#### Recorded data
BEGIN

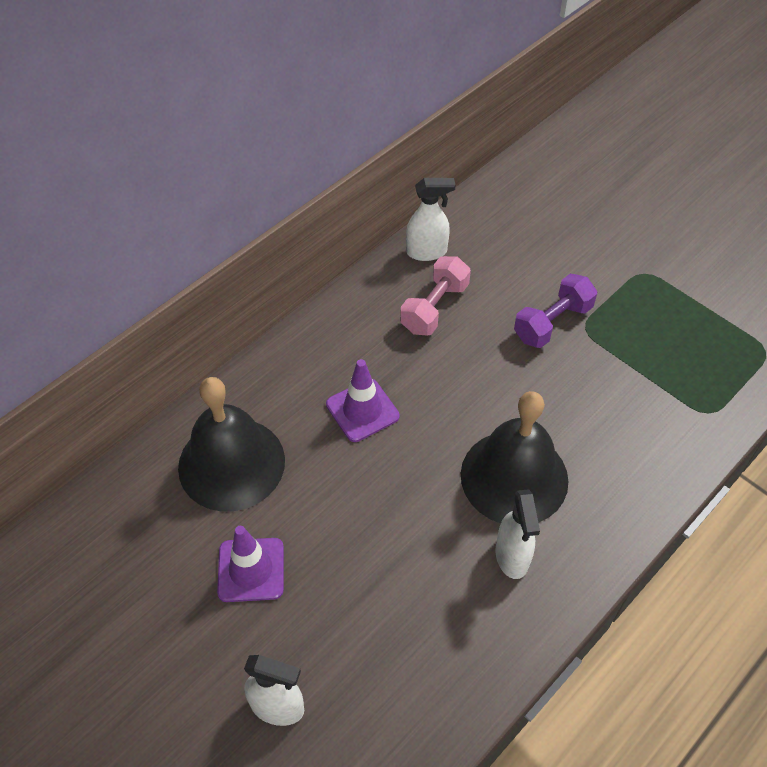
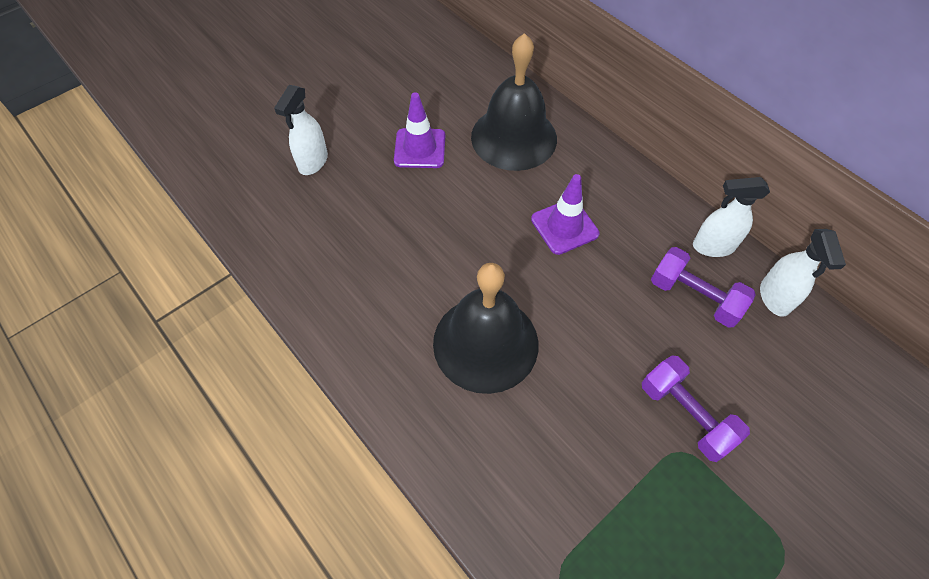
camera: 95 degrees right, 5 degrees up
(434, 308) = (694, 297): pink dumbbell -> purple dumbbell
(512, 557) = (403, 329): white spray bottle -> white spray bottle (713, 246)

END

#### About this exercise
All of the material above is to be copied exactly, except for its images.

#### Answer below
camera: 95 degrees right, 5 degrees up
(434, 308) = (694, 297): pink dumbbell -> purple dumbbell
(512, 557) = (403, 329): white spray bottle -> white spray bottle (713, 246)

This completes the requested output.